Reproduce the line that contains "D1: schottky (A NET10, K GND) -> none" and every line after it through the end of the records, exactly, with nothing added.

====== Records shown ======

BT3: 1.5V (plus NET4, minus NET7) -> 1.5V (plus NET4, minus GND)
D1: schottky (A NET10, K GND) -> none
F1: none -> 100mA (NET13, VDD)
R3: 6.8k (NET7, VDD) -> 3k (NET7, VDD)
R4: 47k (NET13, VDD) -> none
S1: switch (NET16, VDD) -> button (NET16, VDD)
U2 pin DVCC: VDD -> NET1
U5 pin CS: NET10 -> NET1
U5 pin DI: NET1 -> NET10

======

■ Output of the task
D1: schottky (A NET10, K GND) -> none
F1: none -> 100mA (NET13, VDD)
R3: 6.8k (NET7, VDD) -> 3k (NET7, VDD)
R4: 47k (NET13, VDD) -> none
S1: switch (NET16, VDD) -> button (NET16, VDD)
U2 pin DVCC: VDD -> NET1
U5 pin CS: NET10 -> NET1
U5 pin DI: NET1 -> NET10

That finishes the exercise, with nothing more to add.